> Input data
::::::

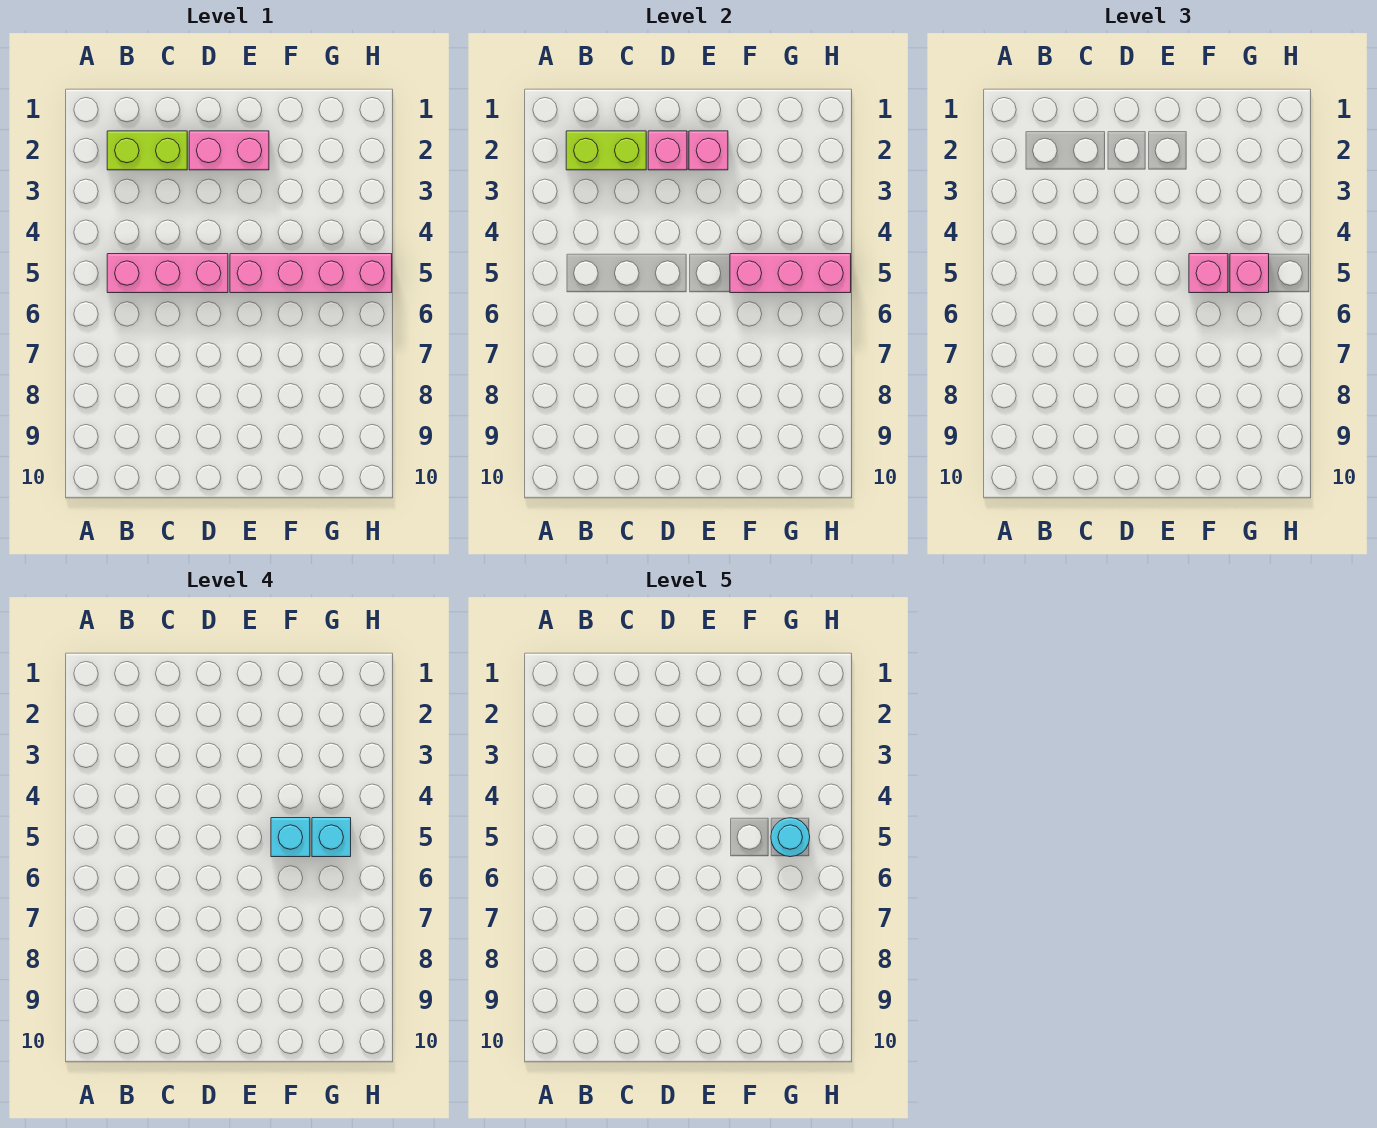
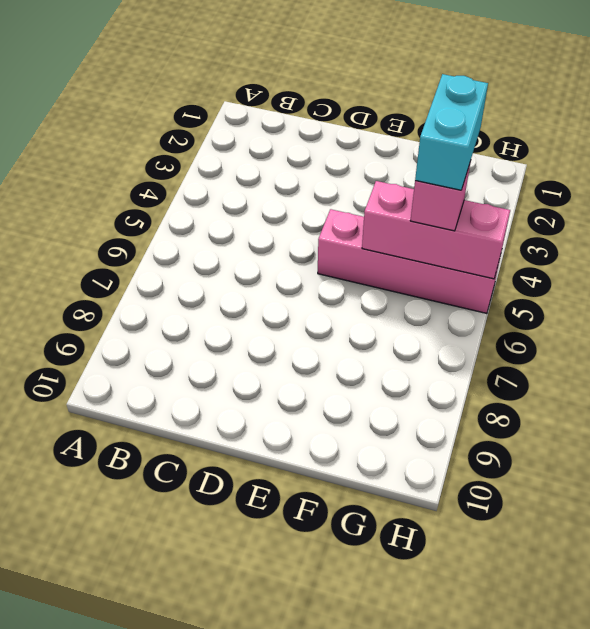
cyan brick G4:G5 level 4 -> cyan brick G5 level 4
none -> lime brick B2:C2 level 1
none -> pink brick B5:D5 level 1
none -> pink brick D2:E2 level 1

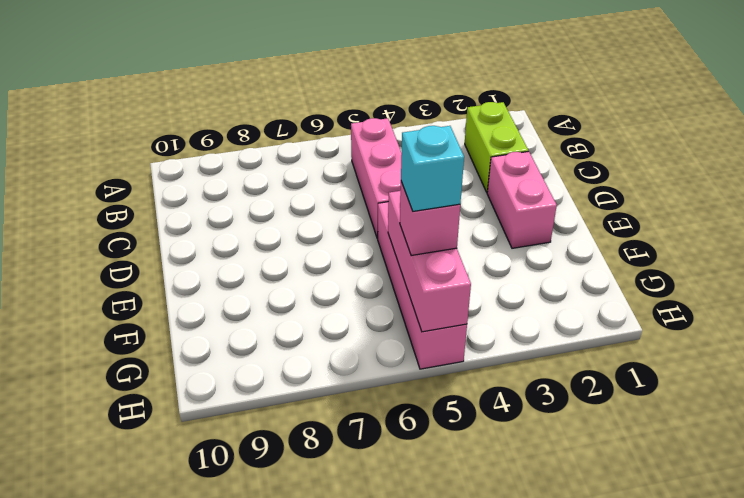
none -> lime brick B2:C2 level 2
none -> pink brick D2 level 2
none -> pink brick E2 level 2

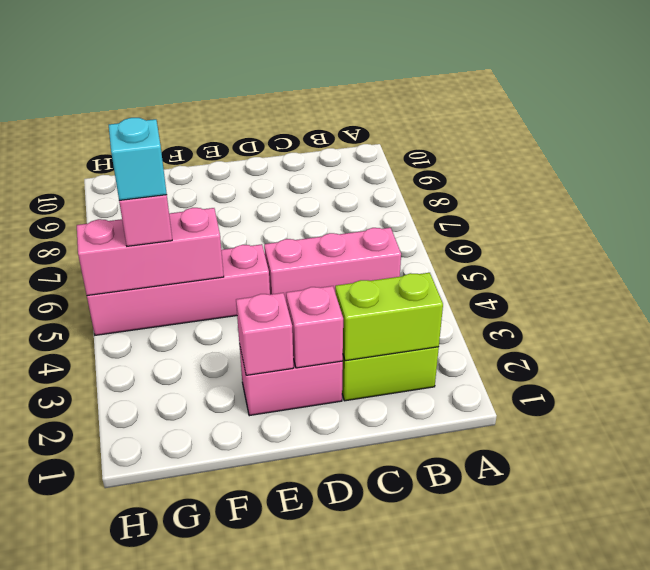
none -> pink brick F5 level 3
none -> cyan brick F5 level 4
none -> cyan round brick G5 level 5

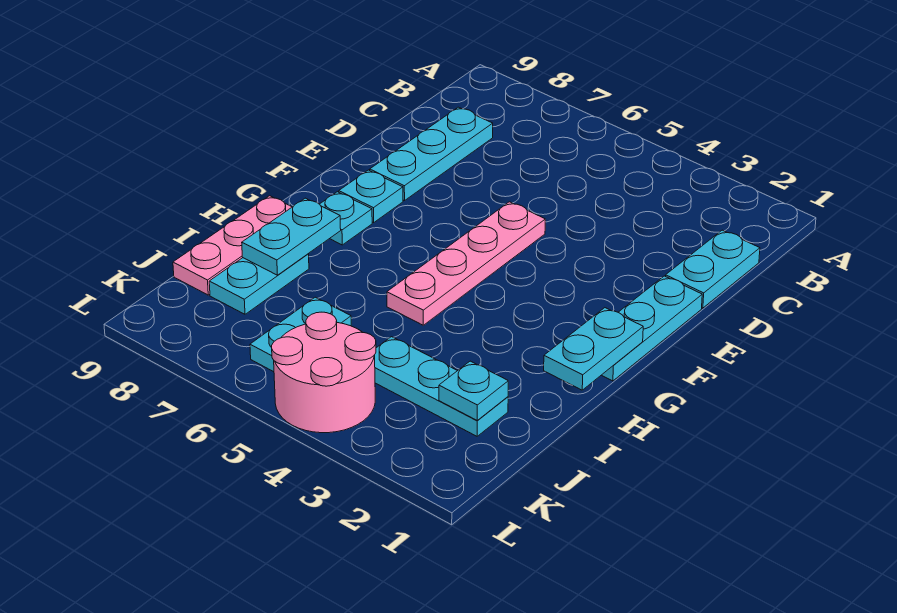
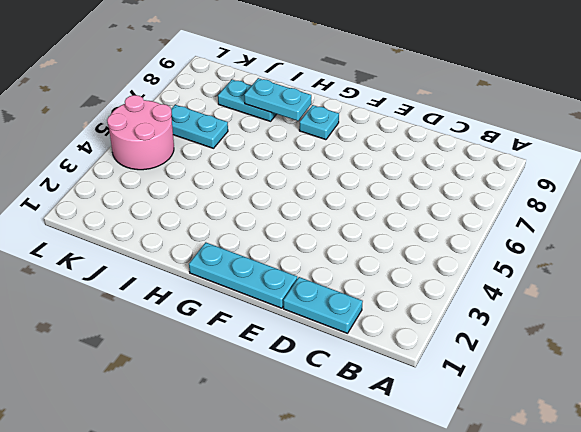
none -> cyan plate C8:E8 level 1
none -> pink plate E5:H5 level 1
none -> cyan plate F8 level 1

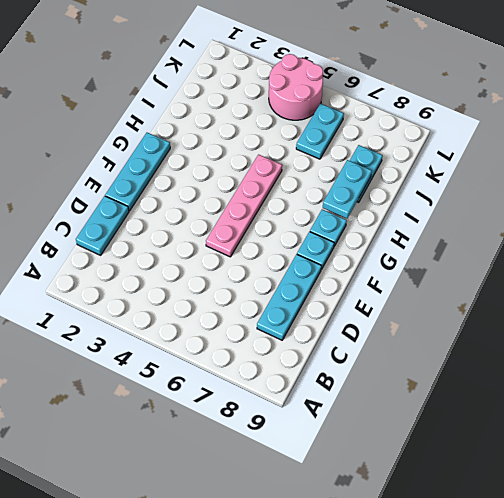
none -> pink plate H9:J9 level 1
none -> cyan plate J2:J4 level 1
none -> cyan plate G1:H1 level 2

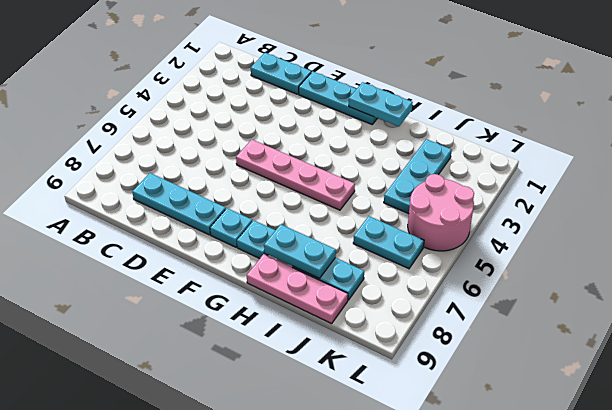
none -> cyan plate J2 level 2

::::::

> Exercise directions
Scan the material above for the string "lime". Copy each line that holds it.

> Final answer
none -> lime brick B2:C2 level 1
none -> lime brick B2:C2 level 2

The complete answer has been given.